◆ Task objective: The answer must be the number of lines in the listing below that contain "spoon", and nothing else.
┌──
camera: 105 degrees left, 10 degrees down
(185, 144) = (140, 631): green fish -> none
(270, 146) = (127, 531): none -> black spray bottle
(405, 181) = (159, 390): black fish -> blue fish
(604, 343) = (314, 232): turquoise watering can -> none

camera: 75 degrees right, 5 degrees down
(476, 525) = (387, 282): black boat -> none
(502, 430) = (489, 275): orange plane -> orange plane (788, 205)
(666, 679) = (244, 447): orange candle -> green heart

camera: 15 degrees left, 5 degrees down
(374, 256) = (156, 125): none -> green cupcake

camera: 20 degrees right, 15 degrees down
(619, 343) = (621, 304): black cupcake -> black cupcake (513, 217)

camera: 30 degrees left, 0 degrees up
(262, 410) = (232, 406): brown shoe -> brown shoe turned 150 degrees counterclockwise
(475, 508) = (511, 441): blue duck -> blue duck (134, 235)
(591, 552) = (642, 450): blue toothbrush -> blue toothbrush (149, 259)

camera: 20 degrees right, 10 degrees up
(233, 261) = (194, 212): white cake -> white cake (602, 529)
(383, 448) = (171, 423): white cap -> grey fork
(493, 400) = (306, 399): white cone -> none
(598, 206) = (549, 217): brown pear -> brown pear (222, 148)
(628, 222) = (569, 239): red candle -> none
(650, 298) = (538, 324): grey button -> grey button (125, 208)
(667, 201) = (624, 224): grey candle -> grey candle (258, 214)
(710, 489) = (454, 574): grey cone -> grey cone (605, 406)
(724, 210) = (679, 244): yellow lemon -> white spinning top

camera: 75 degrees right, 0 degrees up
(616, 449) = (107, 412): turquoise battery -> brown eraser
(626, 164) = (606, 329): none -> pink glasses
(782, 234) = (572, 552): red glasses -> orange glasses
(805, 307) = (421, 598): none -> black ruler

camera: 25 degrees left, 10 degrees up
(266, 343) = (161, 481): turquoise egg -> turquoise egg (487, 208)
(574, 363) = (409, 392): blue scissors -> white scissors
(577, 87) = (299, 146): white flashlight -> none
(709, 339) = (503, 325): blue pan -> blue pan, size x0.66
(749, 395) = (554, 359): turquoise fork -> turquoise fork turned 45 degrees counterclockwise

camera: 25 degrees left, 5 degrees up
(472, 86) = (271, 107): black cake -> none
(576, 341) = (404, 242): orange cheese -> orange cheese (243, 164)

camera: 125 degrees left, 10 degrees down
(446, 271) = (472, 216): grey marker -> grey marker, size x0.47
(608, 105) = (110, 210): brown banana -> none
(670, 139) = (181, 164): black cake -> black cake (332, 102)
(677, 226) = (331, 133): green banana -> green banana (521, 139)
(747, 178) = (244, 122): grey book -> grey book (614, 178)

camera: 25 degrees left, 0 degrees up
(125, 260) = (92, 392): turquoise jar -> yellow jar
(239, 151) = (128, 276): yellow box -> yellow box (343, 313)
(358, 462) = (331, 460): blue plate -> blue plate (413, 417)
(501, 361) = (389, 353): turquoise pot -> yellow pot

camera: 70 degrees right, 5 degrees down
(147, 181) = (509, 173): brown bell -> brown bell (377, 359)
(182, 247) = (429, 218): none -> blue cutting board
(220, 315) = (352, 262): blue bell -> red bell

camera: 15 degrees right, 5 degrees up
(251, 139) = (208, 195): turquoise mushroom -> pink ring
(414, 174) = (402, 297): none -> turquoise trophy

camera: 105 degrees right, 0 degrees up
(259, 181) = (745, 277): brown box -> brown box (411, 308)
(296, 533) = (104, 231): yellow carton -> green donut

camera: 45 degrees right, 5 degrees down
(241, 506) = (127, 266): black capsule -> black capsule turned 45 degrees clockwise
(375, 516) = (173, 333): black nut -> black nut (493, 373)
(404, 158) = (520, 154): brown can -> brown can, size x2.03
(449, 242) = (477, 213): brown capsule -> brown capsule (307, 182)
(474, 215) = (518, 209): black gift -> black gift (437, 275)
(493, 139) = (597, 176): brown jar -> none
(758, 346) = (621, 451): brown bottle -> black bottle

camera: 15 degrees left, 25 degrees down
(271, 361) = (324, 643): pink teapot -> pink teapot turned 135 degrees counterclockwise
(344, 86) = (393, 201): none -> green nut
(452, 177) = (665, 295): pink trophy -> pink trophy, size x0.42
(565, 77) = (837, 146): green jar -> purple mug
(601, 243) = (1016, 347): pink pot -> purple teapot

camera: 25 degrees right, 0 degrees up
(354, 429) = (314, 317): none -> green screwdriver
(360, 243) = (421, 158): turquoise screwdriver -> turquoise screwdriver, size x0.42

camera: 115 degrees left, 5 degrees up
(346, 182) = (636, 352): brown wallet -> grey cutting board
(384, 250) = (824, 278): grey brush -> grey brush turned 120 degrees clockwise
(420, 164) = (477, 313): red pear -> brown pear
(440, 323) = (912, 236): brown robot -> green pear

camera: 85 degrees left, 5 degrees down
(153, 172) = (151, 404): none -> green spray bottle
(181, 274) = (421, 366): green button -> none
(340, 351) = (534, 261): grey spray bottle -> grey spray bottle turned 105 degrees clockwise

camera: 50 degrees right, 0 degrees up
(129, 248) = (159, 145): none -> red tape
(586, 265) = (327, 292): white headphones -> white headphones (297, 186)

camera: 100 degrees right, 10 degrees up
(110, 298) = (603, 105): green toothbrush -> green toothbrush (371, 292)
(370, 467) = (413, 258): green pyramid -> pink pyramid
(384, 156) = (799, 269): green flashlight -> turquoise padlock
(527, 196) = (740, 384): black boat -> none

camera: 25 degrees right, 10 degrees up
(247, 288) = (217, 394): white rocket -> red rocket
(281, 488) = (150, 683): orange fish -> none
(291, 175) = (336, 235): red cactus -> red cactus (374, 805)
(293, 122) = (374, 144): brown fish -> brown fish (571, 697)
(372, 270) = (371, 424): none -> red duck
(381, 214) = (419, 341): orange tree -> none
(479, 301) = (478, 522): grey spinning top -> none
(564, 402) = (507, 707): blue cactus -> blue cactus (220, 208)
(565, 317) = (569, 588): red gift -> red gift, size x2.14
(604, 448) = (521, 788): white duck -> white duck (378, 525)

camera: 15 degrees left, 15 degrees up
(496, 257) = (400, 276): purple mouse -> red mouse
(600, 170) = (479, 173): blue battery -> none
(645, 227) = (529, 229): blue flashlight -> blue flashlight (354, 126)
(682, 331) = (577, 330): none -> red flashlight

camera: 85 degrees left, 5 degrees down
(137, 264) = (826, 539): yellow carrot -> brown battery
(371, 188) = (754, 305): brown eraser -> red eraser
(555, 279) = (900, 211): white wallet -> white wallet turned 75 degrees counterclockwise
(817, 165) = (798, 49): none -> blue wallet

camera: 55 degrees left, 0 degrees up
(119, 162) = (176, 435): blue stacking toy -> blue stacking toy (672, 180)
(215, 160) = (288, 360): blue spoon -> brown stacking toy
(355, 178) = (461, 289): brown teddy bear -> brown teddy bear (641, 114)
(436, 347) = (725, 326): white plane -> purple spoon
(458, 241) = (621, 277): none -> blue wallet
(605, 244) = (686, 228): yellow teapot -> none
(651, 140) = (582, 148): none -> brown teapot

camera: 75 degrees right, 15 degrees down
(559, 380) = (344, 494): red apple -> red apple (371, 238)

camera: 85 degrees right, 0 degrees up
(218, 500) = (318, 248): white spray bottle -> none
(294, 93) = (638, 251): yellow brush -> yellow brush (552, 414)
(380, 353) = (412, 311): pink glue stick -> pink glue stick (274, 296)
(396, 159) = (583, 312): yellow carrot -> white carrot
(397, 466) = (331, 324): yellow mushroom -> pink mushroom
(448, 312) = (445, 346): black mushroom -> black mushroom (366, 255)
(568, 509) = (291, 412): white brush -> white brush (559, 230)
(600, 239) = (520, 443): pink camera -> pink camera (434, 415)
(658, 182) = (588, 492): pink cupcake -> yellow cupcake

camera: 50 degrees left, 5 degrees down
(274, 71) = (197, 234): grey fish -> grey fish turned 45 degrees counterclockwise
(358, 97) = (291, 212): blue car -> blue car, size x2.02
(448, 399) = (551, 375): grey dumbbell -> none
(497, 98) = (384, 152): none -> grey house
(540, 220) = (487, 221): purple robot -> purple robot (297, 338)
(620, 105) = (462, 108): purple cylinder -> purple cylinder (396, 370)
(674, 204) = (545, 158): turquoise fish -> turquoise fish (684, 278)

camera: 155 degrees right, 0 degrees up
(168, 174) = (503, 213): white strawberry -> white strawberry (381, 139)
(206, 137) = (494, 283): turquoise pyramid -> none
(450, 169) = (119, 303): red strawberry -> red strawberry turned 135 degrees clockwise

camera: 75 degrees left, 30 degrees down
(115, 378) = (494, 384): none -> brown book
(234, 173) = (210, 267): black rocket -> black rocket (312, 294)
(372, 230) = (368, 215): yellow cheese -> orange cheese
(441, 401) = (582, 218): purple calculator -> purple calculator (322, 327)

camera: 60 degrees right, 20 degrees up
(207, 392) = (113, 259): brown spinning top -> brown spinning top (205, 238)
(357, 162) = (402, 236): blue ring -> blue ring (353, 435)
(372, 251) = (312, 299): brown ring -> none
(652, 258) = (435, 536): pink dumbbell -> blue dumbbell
└──
◆ Response area: 2